## Goal of the exercise:
Using the data below, return all lines in which "resized" appears.

*** Data for this task

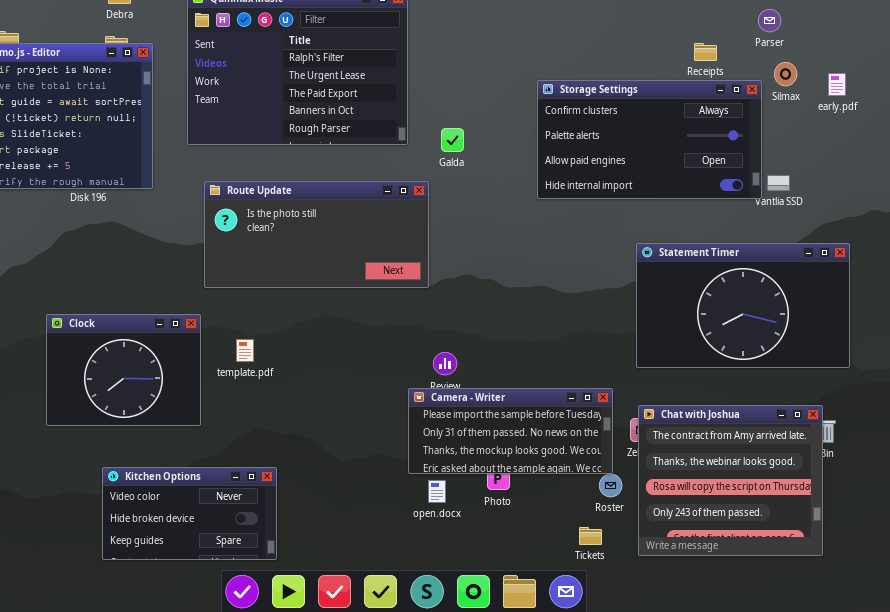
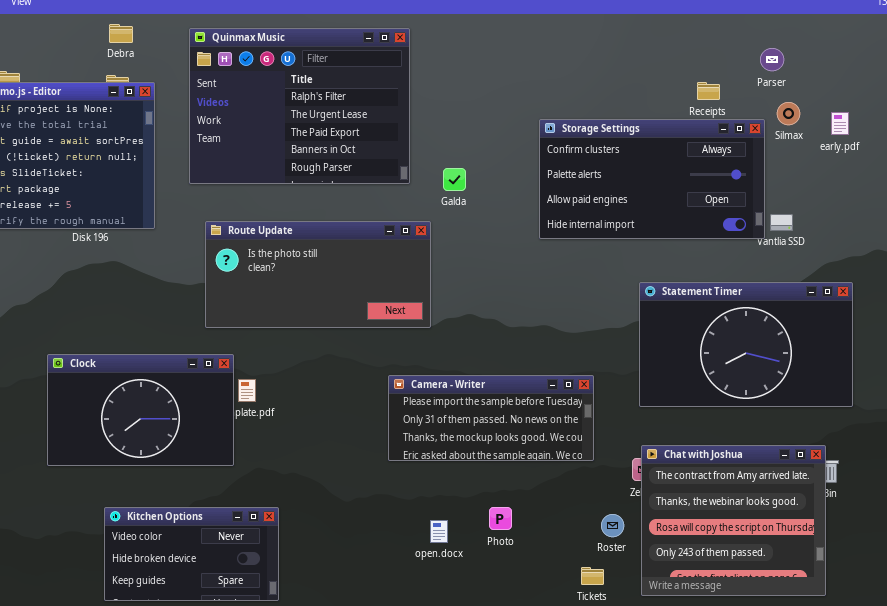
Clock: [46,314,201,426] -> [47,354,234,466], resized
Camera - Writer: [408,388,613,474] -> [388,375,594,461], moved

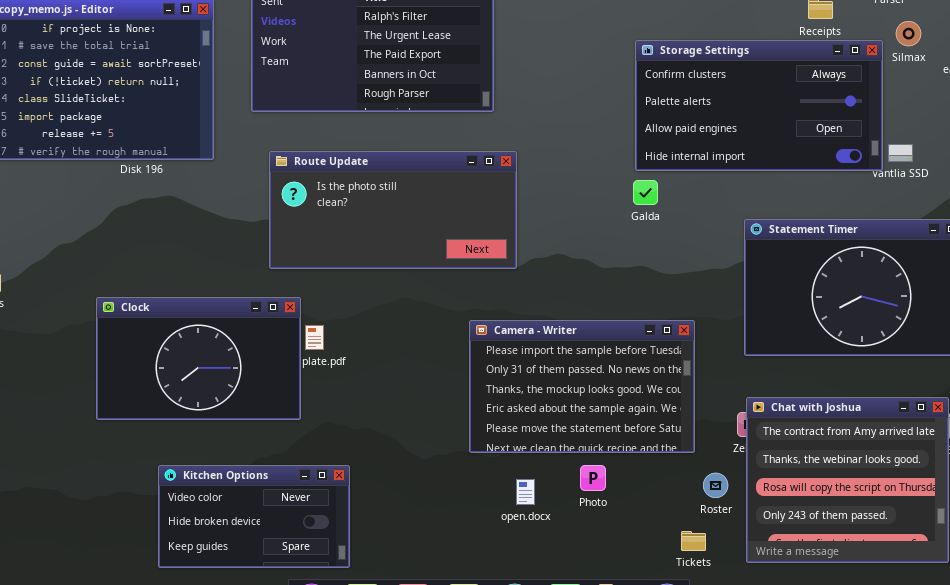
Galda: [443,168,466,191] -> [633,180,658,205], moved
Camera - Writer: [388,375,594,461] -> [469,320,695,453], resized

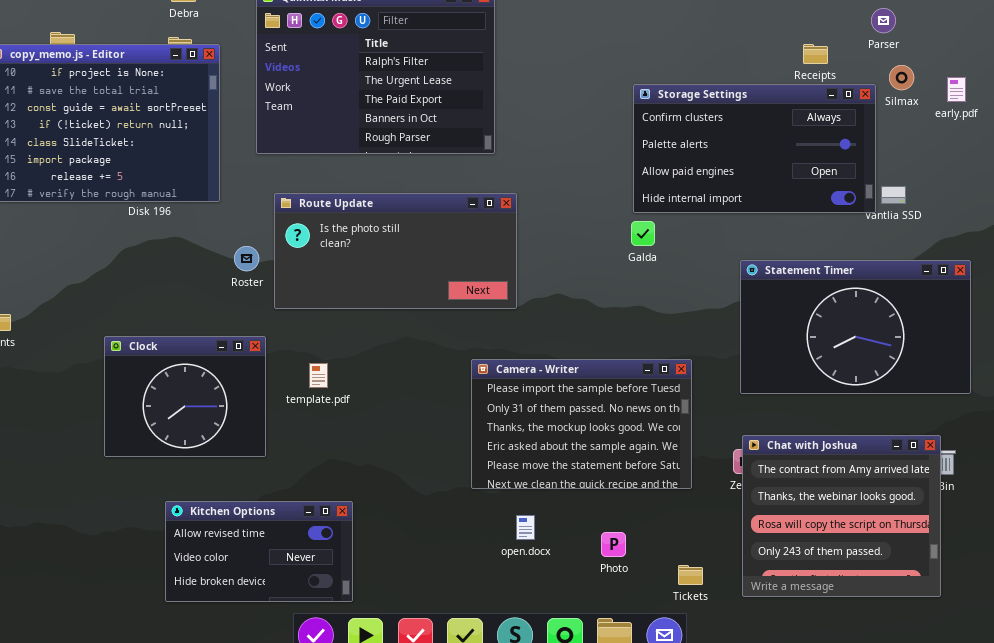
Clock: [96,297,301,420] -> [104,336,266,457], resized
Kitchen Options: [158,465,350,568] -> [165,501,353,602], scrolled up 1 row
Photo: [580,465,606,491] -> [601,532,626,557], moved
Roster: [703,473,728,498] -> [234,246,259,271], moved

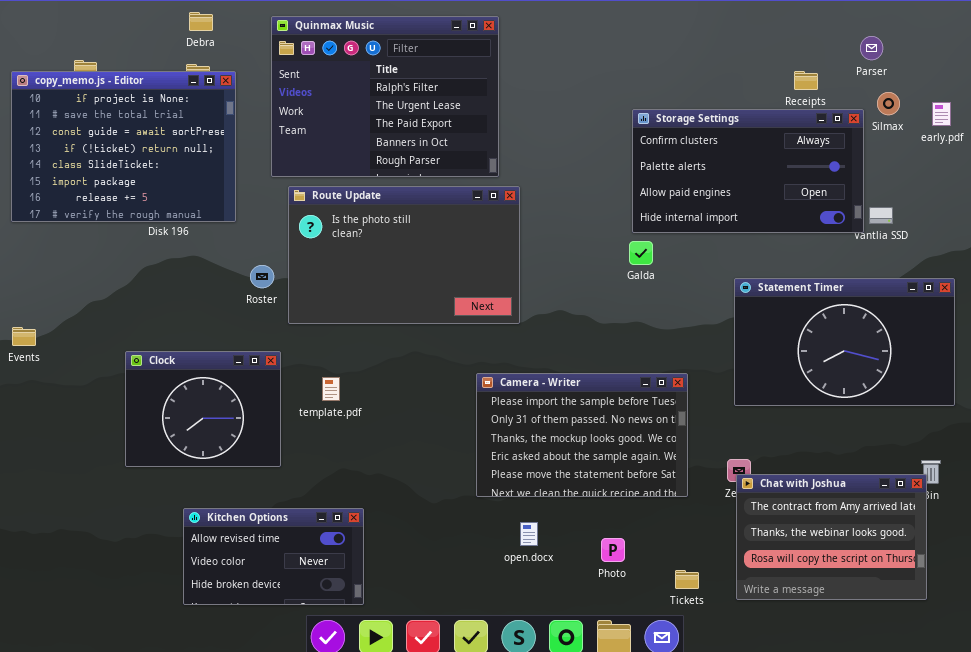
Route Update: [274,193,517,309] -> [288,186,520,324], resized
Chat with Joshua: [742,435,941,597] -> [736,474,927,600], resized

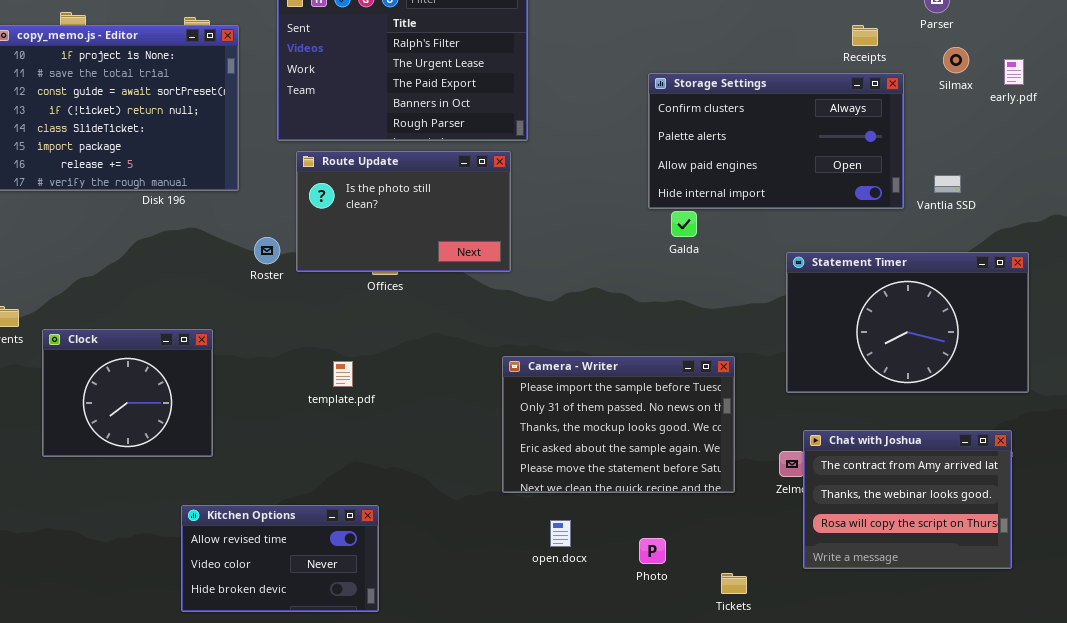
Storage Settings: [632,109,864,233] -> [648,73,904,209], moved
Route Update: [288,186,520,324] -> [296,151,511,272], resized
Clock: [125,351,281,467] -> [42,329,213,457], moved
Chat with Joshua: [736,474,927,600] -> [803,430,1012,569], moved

******

## Result below:
Clock: [46,314,201,426] -> [47,354,234,466], resized
Camera - Writer: [388,375,594,461] -> [469,320,695,453], resized
Clock: [96,297,301,420] -> [104,336,266,457], resized
Route Update: [274,193,517,309] -> [288,186,520,324], resized
Chat with Joshua: [742,435,941,597] -> [736,474,927,600], resized
Route Update: [288,186,520,324] -> [296,151,511,272], resized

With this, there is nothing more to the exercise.